- _WHAT THE TASK REQUIRES_: Update the stretch from the start of the items through the line that contains "cyan triangle: rotated" by replacing every "brown" with "maroon", and give those lines again with nothing else changed.

--- BEGIN ---

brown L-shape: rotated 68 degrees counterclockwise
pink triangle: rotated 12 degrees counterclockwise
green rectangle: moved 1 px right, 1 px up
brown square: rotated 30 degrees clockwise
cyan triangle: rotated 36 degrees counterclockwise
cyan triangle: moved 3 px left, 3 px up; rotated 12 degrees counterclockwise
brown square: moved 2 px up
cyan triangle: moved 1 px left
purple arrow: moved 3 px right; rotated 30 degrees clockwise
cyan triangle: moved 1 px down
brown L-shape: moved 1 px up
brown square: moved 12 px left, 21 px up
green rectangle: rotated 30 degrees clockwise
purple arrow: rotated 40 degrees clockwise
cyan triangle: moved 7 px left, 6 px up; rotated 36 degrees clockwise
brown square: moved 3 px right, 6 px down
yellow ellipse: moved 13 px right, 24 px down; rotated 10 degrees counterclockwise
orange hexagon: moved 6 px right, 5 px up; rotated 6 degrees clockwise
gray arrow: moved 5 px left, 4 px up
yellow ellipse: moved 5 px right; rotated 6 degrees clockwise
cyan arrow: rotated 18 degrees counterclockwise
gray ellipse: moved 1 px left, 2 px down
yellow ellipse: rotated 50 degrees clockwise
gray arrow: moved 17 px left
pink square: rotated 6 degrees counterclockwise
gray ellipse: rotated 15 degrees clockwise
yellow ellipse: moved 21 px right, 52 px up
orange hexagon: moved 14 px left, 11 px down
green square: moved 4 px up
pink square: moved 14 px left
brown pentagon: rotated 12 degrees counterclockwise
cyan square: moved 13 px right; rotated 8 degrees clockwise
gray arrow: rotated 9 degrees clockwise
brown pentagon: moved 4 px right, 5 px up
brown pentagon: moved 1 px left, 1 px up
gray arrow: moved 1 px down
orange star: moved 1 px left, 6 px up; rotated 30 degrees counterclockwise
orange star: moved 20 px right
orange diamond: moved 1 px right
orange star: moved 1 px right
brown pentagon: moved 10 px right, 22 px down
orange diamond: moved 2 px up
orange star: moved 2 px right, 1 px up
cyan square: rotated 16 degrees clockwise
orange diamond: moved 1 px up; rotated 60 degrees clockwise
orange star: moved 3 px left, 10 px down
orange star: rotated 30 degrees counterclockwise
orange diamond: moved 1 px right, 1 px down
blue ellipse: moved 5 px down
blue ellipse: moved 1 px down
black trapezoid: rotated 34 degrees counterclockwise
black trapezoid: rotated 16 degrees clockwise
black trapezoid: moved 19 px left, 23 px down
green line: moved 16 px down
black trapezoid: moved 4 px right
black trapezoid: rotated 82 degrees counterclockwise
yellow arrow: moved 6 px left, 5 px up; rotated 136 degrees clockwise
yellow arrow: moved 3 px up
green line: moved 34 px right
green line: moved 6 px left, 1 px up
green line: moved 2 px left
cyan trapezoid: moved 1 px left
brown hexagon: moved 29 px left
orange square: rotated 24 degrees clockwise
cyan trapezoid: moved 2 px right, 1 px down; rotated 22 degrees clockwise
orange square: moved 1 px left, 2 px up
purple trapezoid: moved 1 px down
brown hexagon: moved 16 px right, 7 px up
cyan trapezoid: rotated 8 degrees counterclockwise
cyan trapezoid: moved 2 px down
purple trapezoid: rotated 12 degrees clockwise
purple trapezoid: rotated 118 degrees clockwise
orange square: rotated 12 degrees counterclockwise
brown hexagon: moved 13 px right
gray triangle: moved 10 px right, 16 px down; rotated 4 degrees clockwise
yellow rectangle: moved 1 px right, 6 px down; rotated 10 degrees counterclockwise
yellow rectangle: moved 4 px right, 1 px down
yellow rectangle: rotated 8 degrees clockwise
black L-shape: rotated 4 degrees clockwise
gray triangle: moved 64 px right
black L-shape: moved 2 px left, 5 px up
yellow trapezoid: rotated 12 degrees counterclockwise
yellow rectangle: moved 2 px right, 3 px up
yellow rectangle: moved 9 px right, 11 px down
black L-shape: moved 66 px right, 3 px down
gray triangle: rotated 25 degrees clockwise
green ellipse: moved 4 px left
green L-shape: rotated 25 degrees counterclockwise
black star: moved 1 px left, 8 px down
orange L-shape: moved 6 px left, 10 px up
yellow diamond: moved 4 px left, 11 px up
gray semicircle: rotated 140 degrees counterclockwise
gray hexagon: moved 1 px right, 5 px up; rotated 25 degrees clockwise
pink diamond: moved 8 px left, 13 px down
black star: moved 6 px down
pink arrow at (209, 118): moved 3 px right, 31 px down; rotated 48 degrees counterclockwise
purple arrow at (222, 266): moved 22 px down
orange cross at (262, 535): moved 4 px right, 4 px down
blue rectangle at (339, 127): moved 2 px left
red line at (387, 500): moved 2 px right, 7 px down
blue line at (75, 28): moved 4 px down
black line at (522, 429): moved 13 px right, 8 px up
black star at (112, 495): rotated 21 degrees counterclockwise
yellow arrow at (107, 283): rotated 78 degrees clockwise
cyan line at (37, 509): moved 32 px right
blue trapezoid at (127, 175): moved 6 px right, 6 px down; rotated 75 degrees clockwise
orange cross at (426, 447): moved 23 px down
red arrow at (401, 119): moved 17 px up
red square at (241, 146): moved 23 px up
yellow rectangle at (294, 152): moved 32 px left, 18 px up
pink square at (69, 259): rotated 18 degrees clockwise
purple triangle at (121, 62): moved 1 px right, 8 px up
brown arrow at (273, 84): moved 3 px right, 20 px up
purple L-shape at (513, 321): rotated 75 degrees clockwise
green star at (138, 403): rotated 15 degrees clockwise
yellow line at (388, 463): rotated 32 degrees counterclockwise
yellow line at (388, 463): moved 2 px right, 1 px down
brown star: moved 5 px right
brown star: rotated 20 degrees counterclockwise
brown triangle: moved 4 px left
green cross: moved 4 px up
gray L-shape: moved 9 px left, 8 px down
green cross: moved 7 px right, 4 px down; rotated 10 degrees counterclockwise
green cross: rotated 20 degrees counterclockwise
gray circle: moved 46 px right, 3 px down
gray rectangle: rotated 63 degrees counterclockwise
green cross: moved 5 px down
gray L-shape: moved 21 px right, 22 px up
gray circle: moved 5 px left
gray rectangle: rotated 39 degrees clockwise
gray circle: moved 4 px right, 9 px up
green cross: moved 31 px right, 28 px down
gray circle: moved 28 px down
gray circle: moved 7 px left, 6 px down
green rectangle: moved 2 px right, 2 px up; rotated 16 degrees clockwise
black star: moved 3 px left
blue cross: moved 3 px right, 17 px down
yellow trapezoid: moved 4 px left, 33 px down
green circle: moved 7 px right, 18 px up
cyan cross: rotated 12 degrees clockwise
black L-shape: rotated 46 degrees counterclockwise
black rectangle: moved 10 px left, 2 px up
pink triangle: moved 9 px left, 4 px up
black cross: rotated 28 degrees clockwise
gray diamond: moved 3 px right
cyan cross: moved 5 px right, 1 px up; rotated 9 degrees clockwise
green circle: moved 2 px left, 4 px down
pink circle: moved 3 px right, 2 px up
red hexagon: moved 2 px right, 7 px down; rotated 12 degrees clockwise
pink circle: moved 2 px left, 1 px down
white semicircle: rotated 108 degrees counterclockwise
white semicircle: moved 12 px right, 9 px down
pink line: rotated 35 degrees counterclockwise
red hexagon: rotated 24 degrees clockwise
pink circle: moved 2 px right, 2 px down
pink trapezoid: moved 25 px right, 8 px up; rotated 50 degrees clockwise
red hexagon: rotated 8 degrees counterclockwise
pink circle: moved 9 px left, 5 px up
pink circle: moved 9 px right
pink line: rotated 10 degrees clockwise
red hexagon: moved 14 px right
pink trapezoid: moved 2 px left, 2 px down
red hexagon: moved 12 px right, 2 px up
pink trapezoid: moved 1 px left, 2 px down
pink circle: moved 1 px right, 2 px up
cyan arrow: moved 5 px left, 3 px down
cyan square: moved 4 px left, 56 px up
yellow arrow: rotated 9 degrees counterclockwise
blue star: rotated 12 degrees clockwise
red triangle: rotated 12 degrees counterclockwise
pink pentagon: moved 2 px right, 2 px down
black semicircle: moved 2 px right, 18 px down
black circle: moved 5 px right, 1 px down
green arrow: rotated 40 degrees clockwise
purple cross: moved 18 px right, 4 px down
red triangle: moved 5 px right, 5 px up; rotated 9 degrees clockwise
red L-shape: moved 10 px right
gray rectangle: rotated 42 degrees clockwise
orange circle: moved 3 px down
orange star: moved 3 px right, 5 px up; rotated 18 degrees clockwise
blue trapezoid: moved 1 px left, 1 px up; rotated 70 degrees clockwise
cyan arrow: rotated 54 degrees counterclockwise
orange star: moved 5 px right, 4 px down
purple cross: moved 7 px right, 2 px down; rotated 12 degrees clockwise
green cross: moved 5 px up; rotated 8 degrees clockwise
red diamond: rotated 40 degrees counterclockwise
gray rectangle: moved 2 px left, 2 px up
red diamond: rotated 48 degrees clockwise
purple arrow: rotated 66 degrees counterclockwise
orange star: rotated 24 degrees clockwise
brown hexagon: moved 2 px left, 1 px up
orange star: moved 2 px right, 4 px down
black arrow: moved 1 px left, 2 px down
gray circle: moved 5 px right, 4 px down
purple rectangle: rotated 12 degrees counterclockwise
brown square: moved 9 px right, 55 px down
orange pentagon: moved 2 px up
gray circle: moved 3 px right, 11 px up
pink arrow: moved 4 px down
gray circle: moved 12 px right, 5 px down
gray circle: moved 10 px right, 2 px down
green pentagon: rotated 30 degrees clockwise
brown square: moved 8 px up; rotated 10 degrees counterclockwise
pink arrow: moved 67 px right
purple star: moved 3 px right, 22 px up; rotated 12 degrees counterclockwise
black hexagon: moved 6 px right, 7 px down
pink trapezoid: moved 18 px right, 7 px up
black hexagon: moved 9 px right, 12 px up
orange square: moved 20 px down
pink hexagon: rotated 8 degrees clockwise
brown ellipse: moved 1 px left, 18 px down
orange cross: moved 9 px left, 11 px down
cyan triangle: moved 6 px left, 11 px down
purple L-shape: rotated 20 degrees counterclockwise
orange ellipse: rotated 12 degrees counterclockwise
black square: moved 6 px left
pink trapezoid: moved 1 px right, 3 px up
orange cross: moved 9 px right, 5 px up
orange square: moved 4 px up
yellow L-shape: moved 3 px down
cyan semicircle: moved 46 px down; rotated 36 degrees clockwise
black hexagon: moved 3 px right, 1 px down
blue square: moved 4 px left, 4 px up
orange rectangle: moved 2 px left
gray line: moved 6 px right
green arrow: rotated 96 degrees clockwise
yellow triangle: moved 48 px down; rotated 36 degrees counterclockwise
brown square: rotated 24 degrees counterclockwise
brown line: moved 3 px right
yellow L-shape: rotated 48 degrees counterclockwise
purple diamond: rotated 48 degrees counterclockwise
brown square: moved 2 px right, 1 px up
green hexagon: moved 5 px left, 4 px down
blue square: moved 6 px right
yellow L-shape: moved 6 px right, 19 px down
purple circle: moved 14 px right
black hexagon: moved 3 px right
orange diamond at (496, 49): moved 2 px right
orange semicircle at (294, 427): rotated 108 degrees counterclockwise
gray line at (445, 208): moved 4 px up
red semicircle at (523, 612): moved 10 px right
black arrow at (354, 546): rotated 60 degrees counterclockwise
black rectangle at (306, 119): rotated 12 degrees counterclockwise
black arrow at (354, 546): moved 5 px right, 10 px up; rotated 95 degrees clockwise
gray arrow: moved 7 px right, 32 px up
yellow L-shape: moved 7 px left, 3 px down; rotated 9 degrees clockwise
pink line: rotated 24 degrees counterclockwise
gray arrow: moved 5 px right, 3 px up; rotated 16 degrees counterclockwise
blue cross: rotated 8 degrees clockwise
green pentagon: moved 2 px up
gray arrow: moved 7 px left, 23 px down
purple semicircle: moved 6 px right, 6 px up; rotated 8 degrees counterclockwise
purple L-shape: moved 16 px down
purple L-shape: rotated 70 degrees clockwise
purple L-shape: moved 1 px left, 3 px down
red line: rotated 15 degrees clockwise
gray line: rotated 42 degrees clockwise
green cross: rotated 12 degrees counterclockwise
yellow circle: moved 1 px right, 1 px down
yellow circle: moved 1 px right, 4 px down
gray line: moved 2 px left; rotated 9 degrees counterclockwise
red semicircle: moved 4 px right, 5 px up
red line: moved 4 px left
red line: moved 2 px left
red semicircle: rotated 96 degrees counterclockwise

--- END ---

- _THE RESPONSE_:
maroon L-shape: rotated 68 degrees counterclockwise
pink triangle: rotated 12 degrees counterclockwise
green rectangle: moved 1 px right, 1 px up
maroon square: rotated 30 degrees clockwise
cyan triangle: rotated 36 degrees counterclockwise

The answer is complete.